### Data entries
━━━━━━━━━━━━━━━━

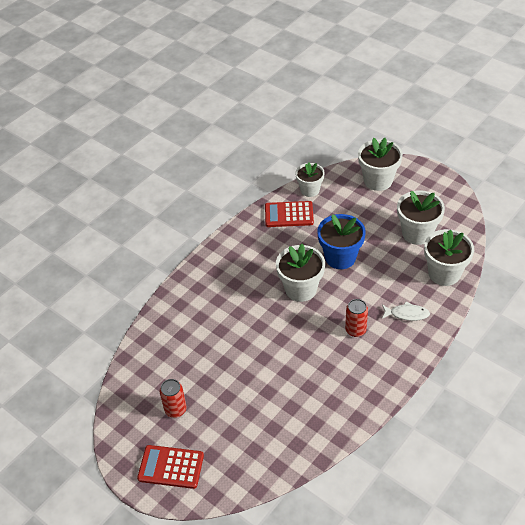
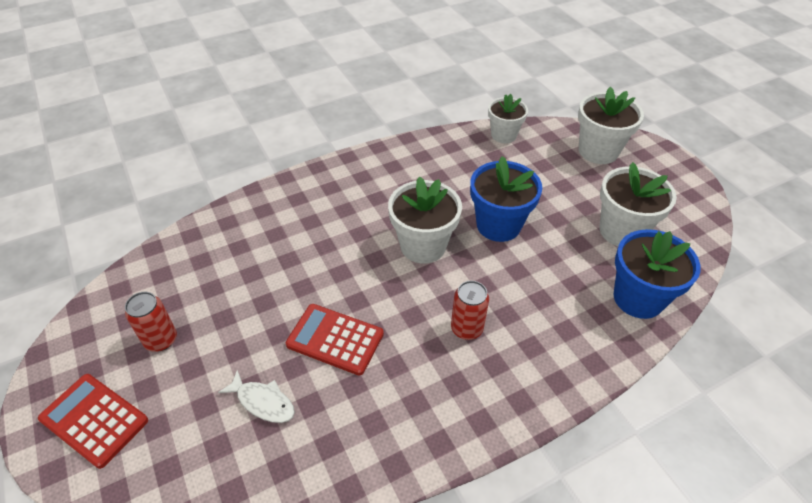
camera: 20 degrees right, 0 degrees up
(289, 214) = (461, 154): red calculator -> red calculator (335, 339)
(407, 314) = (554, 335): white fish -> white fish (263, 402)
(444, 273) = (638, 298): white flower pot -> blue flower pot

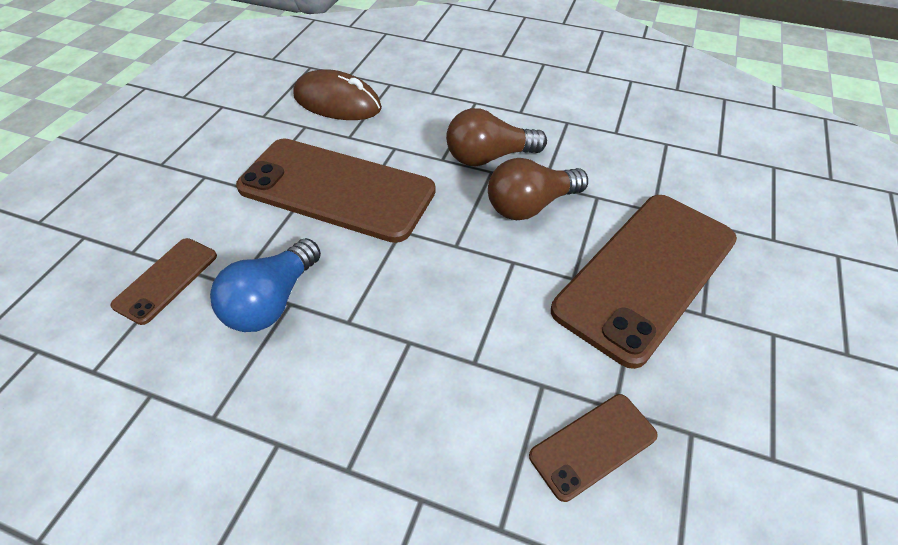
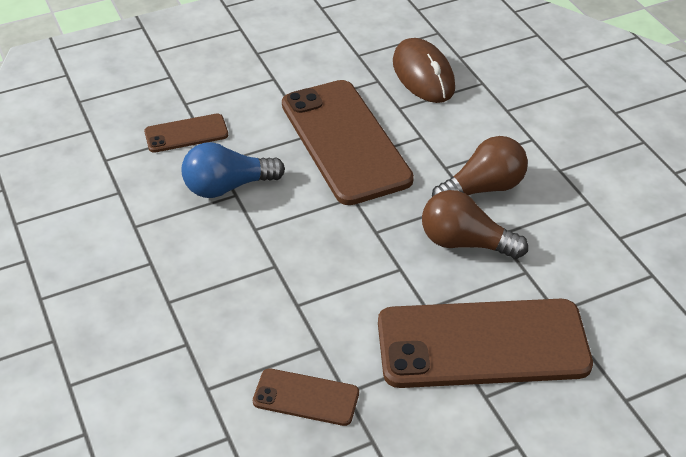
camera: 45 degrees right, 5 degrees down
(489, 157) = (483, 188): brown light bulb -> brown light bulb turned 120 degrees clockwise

━━━━━━━━━━━━━━━━

### WORK TO COMPLETE
Please transcribe each entry exactly and exclude any image it contains.

### ANSWER TO THIS EXERCISE
camera: 20 degrees right, 0 degrees up
(289, 214) = (461, 154): red calculator -> red calculator (335, 339)
(407, 314) = (554, 335): white fish -> white fish (263, 402)
(444, 273) = (638, 298): white flower pot -> blue flower pot

camera: 45 degrees right, 5 degrees down
(489, 157) = (483, 188): brown light bulb -> brown light bulb turned 120 degrees clockwise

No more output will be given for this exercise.